• [Supplied information]:
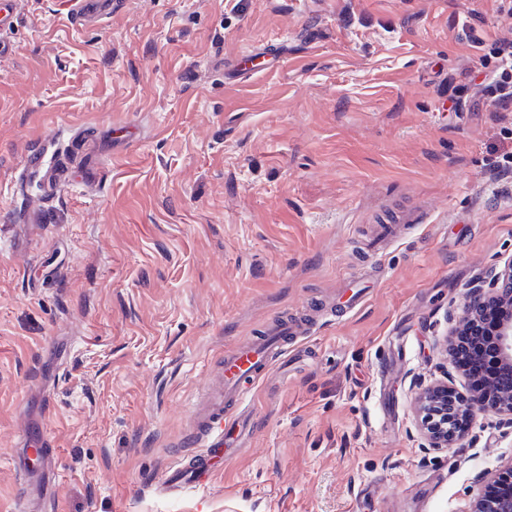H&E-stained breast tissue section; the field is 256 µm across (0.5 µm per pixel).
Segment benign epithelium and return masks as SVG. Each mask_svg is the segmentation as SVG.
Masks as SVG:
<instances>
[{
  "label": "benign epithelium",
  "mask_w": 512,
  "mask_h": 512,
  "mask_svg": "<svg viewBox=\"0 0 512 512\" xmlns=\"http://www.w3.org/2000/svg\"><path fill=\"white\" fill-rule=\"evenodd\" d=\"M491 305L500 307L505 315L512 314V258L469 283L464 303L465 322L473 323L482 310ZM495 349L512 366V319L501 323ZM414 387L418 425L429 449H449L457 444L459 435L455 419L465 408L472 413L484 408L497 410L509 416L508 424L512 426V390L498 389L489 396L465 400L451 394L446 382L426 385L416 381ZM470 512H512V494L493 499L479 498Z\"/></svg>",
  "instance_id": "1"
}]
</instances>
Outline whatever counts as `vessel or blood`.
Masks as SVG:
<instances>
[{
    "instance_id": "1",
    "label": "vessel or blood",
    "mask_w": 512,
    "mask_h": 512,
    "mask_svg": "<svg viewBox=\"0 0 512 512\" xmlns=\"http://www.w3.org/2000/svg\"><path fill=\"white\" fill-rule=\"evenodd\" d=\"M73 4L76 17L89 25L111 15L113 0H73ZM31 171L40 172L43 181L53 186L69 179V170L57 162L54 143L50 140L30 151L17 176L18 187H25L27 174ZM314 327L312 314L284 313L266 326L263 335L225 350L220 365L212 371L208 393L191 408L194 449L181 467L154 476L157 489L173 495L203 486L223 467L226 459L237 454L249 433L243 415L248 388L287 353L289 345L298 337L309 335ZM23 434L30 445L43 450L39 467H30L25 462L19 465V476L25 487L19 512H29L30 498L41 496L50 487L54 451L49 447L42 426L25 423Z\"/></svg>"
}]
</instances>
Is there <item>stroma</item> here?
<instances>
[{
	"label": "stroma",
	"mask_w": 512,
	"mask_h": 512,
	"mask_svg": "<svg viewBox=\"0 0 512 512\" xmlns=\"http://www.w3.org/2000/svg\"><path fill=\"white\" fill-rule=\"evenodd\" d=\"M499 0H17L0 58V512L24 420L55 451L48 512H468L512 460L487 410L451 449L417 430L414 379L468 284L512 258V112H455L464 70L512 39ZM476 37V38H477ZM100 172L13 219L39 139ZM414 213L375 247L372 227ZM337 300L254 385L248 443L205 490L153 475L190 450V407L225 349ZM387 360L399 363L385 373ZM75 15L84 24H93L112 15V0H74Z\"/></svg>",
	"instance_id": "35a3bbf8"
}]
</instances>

* * *

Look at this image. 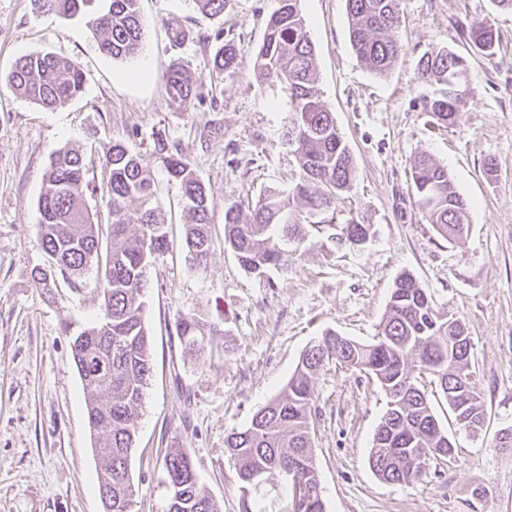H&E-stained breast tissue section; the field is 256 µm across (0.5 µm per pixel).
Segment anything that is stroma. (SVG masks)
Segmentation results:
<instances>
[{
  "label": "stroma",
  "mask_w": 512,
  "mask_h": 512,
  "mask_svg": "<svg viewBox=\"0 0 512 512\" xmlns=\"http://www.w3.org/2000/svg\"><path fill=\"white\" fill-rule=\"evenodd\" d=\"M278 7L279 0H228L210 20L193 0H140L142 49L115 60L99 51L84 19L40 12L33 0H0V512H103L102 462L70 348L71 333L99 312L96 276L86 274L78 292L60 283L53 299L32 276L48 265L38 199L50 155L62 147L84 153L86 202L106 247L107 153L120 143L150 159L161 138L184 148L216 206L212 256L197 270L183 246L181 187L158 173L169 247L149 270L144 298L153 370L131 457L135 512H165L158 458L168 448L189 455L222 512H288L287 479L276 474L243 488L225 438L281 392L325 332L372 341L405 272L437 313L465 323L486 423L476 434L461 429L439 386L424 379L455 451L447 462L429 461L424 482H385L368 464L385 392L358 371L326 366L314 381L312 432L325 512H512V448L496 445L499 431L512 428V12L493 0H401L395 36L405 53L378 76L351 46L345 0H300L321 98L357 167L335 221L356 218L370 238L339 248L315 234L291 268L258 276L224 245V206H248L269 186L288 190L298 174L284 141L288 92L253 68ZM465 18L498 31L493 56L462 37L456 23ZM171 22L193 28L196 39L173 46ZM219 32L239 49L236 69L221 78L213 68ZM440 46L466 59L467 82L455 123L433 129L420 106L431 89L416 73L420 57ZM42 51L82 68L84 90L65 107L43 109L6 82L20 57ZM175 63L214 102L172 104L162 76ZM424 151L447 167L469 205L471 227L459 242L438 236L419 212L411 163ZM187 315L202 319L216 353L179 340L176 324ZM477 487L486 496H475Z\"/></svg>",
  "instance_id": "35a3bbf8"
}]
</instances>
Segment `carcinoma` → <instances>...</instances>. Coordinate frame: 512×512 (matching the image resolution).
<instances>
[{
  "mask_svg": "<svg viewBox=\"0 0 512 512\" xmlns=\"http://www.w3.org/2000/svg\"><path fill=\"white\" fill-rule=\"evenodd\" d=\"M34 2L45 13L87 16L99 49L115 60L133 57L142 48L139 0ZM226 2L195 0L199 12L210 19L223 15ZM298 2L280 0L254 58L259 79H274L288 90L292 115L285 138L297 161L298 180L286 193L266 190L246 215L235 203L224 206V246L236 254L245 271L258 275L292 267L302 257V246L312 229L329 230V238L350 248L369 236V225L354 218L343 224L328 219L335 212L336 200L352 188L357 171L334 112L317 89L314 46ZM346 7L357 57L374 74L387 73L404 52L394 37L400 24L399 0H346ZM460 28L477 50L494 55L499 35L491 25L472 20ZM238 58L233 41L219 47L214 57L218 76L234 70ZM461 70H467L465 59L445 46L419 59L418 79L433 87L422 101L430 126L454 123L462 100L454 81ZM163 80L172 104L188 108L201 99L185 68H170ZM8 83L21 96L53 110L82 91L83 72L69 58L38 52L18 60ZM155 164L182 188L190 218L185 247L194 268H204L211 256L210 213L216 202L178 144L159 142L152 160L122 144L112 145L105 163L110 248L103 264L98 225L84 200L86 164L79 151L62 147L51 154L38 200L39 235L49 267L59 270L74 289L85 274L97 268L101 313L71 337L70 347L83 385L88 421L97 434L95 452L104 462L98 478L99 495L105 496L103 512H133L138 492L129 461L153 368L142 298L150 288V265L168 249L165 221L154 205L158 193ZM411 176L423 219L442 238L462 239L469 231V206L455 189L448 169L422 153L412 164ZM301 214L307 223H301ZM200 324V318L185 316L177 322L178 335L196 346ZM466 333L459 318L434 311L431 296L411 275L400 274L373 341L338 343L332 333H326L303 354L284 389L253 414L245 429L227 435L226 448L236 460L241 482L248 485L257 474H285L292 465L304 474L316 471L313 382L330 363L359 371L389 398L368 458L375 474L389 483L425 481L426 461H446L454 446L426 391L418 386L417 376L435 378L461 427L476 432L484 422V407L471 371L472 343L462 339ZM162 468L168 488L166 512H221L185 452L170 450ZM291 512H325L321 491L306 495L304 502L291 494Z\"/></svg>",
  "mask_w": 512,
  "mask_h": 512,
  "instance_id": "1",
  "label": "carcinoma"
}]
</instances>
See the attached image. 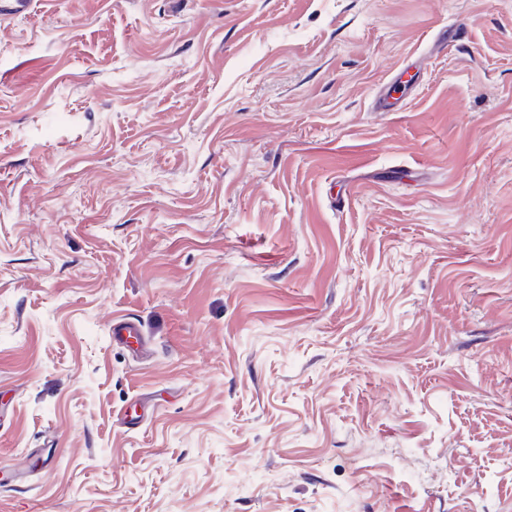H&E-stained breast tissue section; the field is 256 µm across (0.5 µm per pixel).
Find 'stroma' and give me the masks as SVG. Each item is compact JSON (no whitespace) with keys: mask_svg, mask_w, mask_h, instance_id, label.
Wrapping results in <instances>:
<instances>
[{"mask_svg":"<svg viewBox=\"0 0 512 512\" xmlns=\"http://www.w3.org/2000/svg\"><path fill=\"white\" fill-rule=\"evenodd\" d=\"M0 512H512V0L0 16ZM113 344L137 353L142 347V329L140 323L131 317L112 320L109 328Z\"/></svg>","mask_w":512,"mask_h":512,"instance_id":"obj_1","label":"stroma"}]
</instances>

• [Task prompt]:
Within the data above, pick out all lines holding the word "results".

• [Solved problem]:
Segmentation results:
Wrapping results in <instances>:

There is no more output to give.